Collected material >>
● ● ● ●

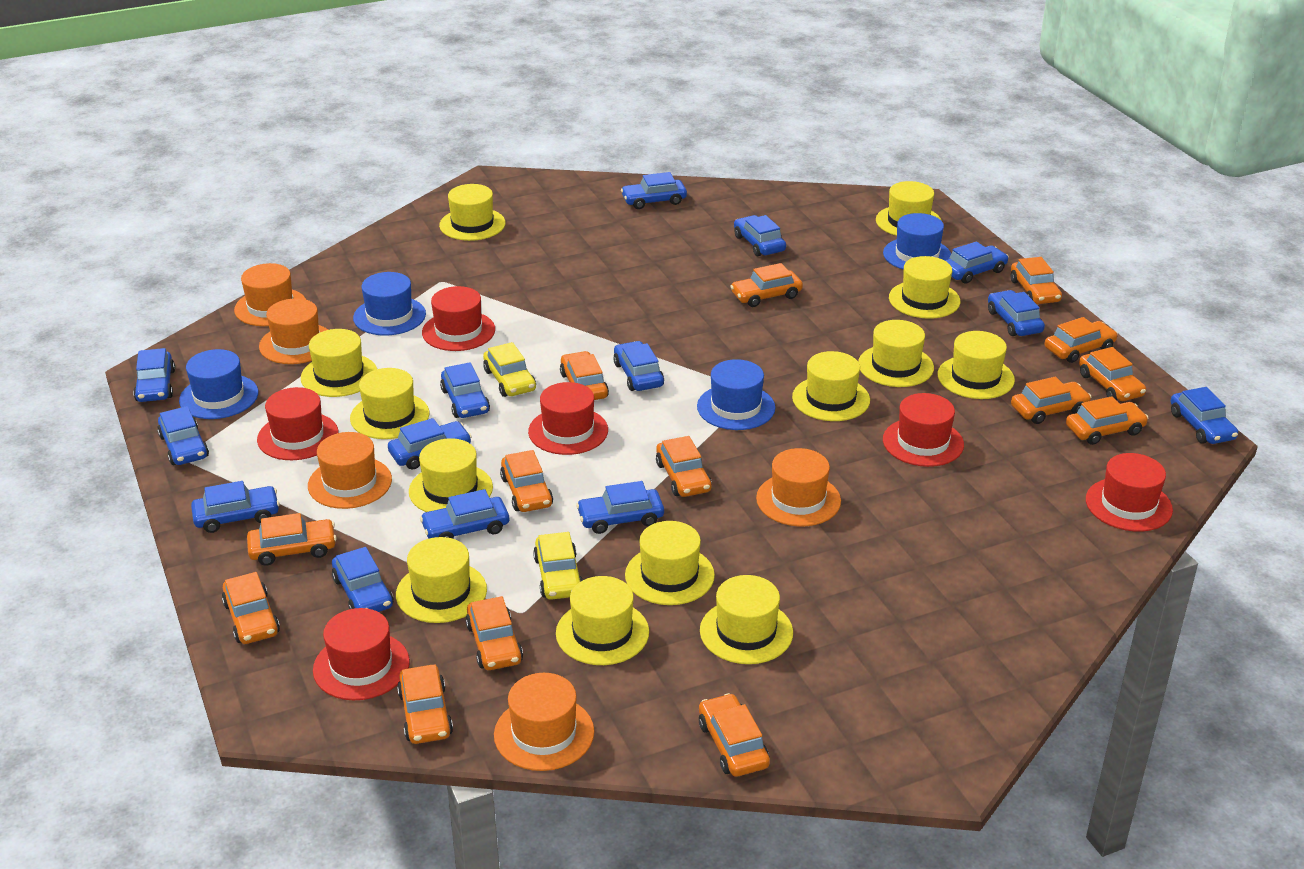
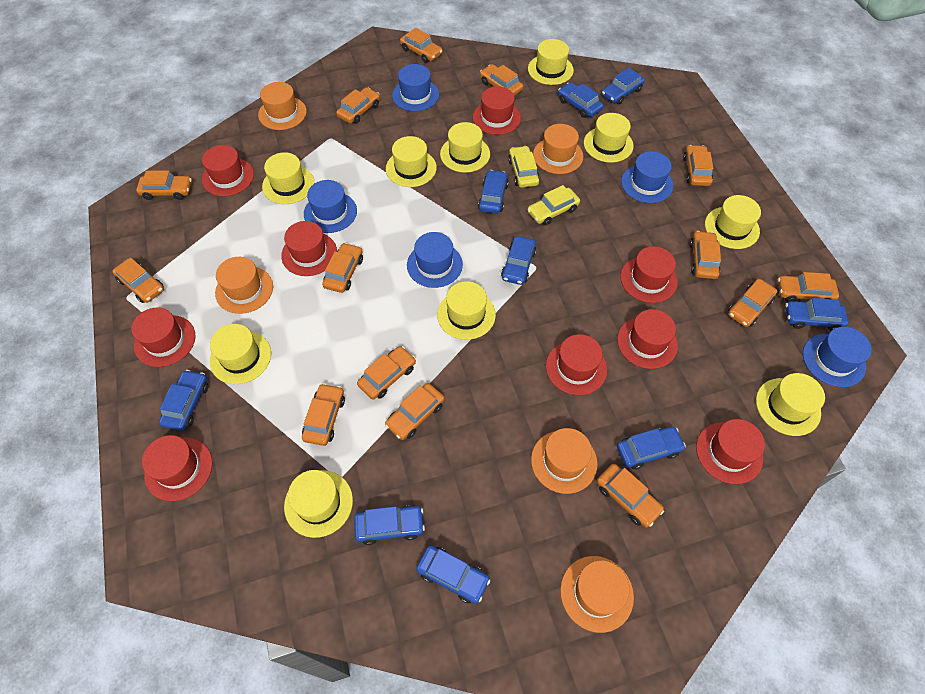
blue car: 14 -> 9
blue hat: 4 -> 5
red hat: 6 -> 9
yellow hat: 13 -> 10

● ● ● ●

What to produce >>
In the copy, include no pictures, but repeat the listing exactly.

Worked solution >>
blue car: 14 -> 9
blue hat: 4 -> 5
red hat: 6 -> 9
yellow hat: 13 -> 10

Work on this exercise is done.